[Supplied records]:
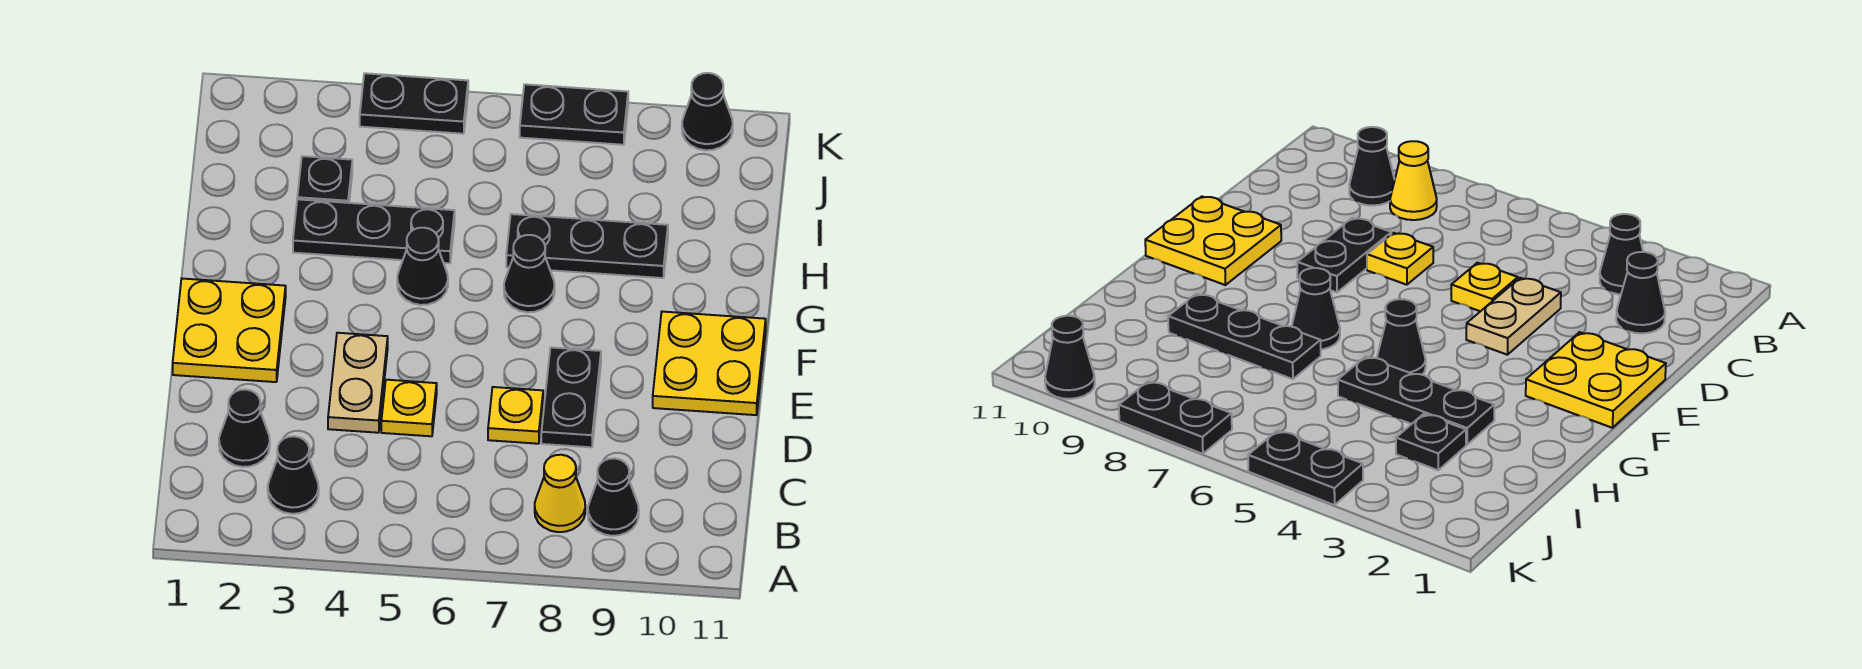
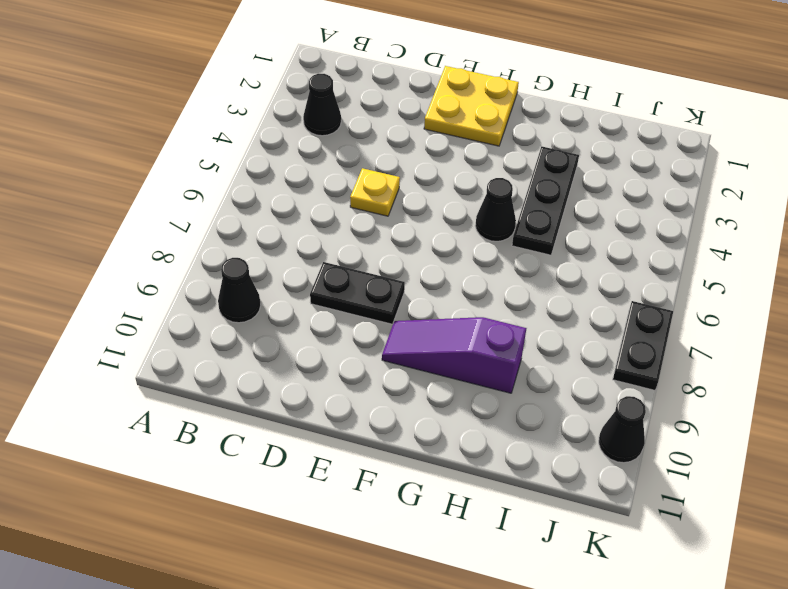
purple slope F9:H9 level 1 top H -> black plate H7:H9 level 1
none -> yellow cone B8 level 1
none -> black cone C2 level 1
none -> tan plate D4:E4 level 1

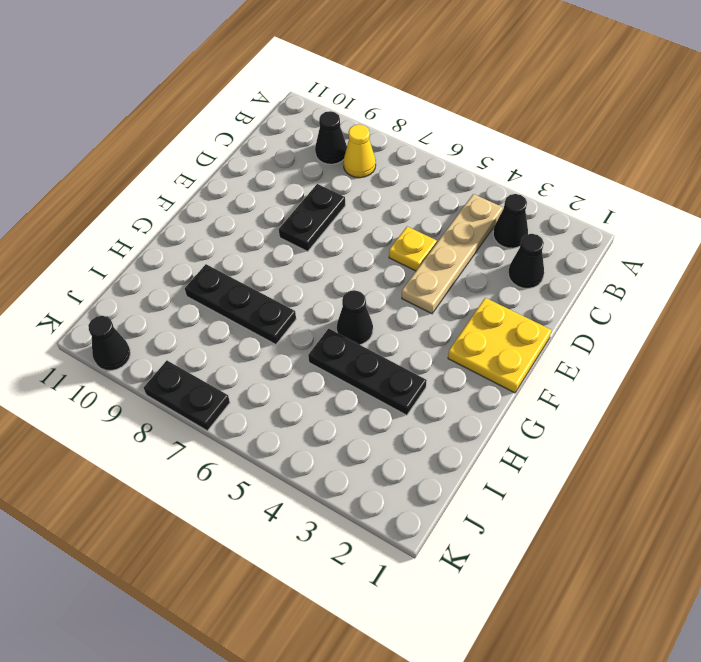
tan plate B4:E4 level 1 -> tan plate D4:E4 level 1
none -> yellow plate D7 level 1
none -> yellow plate E10:F11 level 1
none -> black cone G7 level 1

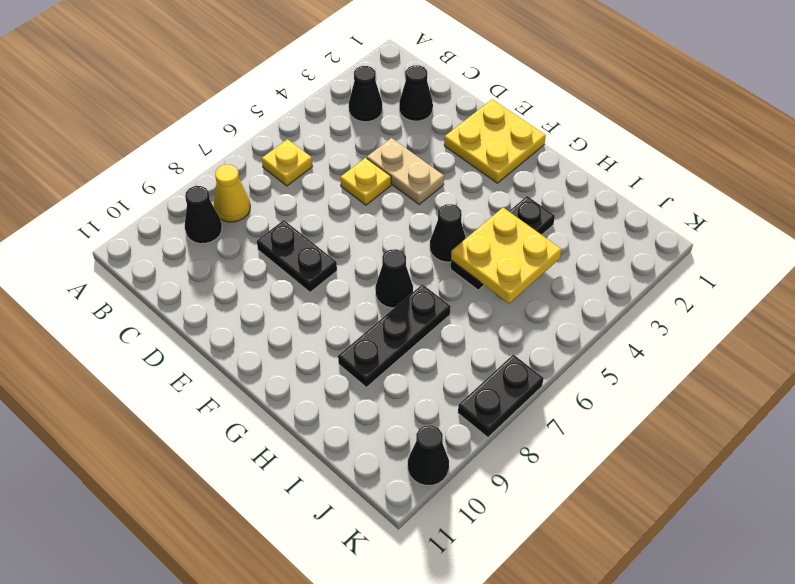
yellow plate B6 level 1 -> yellow plate D7 level 1
yellow plate H4:I5 level 2 -> yellow plate E10:F11 level 1
none -> black plate I3 level 1
none -> black plate K4:K5 level 1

[What this task involves]: Copy exactly the lines from the one containing "none -> black cone C2 level 1" through the last line of the records above, including both, and omit every picture.

[Answer to the exercise]:
none -> black cone C2 level 1
none -> tan plate D4:E4 level 1

tan plate B4:E4 level 1 -> tan plate D4:E4 level 1
none -> yellow plate D7 level 1
none -> yellow plate E10:F11 level 1
none -> black cone G7 level 1

yellow plate B6 level 1 -> yellow plate D7 level 1
yellow plate H4:I5 level 2 -> yellow plate E10:F11 level 1
none -> black plate I3 level 1
none -> black plate K4:K5 level 1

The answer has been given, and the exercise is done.